[DATASET]

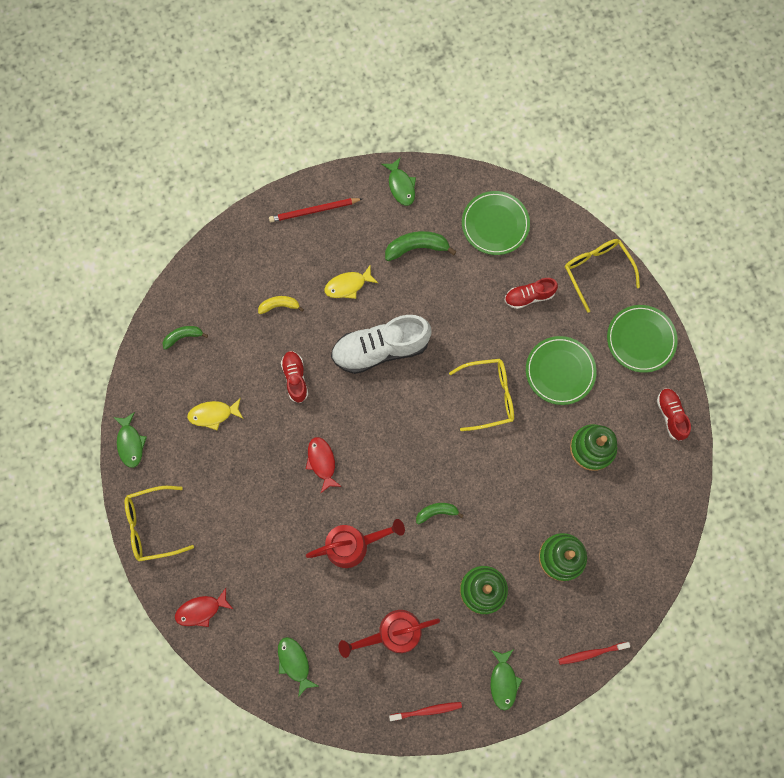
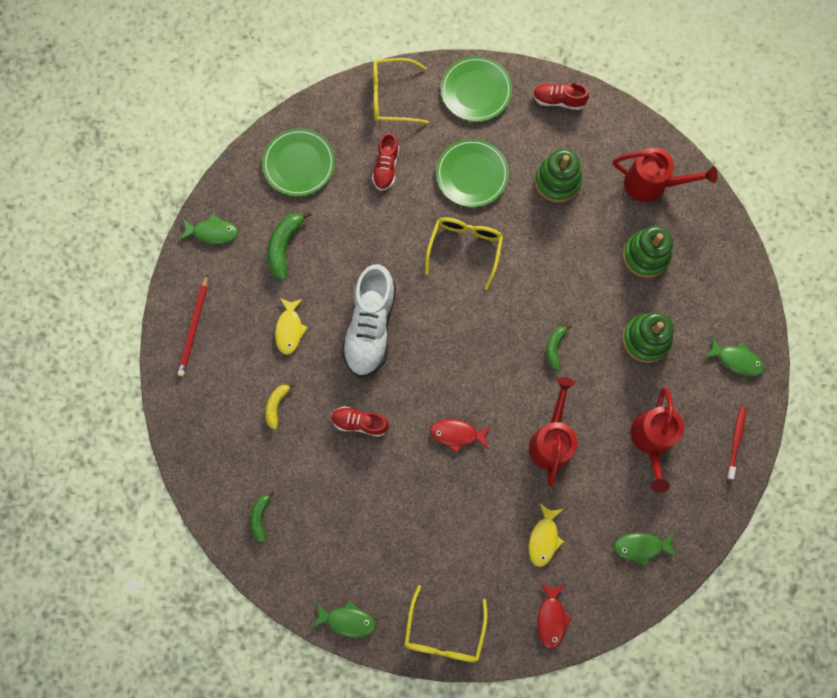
camera: 65 degrees left, 0 degrees up
(213, 414) = (358, 521): yellow fish -> yellow fish (544, 538)
(591, 653) = (742, 271): red toothbrush -> none
(633, 535) = (652, 184): none -> red watering can

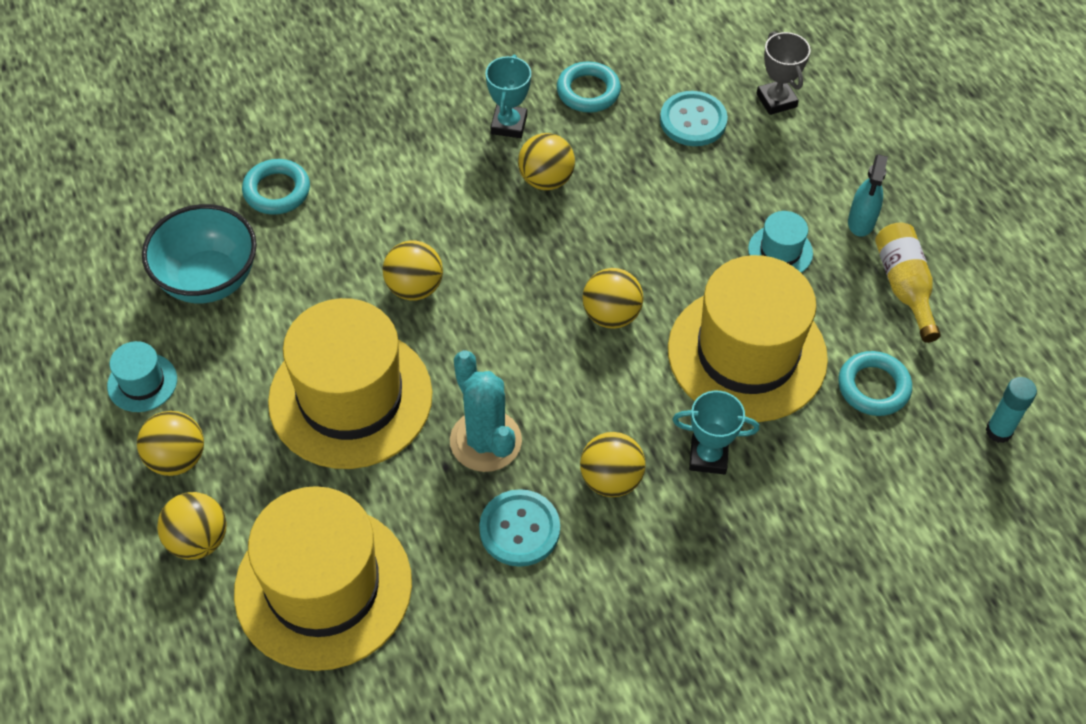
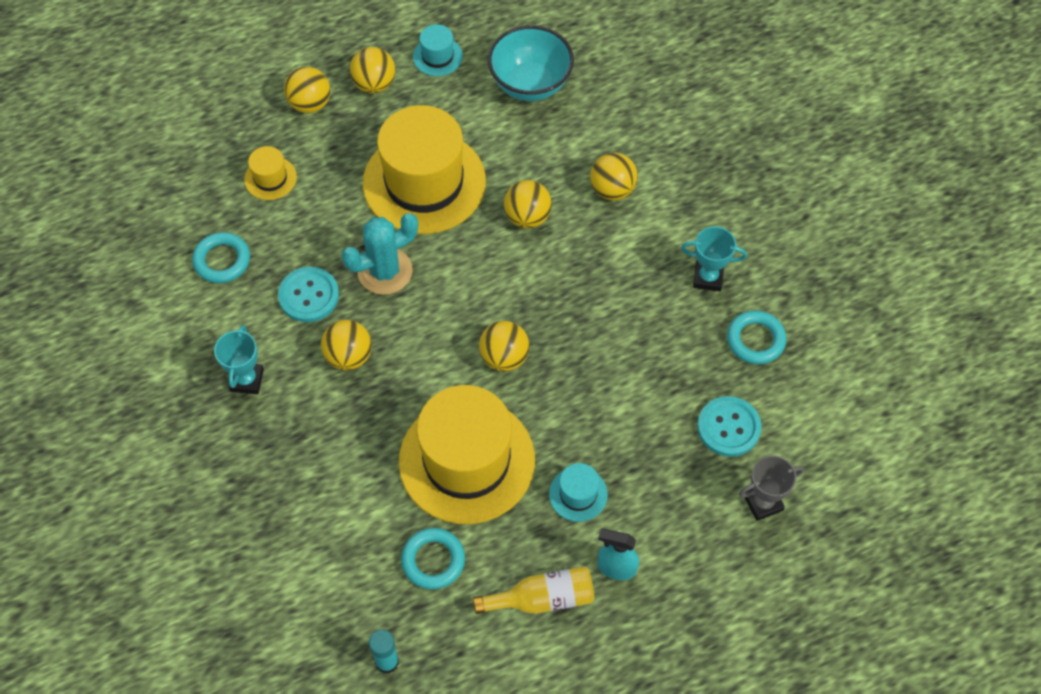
camera: 90 degrees right, 5 degrees up
(277, 191) = (620, 118): turquoise ring -> turquoise ring (222, 260)
(323, 586) = (270, 178): yellow hat -> yellow hat, size x0.43
(546, 180) = (647, 307): yellow ball -> yellow ball (612, 190)
(708, 456) = (367, 426): turquoise trophy -> turquoise trophy (247, 380)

[/DATASET]

§ TASK DETAILS: Before handing back the copy, remove the pictures; otherwise print the data exactly.

§ YOUR RESPONSE:
camera: 65 degrees left, 0 degrees up
(213, 414) = (358, 521): yellow fish -> yellow fish (544, 538)
(591, 653) = (742, 271): red toothbrush -> none
(633, 535) = (652, 184): none -> red watering can

camera: 90 degrees right, 5 degrees up
(277, 191) = (620, 118): turquoise ring -> turquoise ring (222, 260)
(323, 586) = (270, 178): yellow hat -> yellow hat, size x0.43
(546, 180) = (647, 307): yellow ball -> yellow ball (612, 190)
(708, 456) = (367, 426): turquoise trophy -> turquoise trophy (247, 380)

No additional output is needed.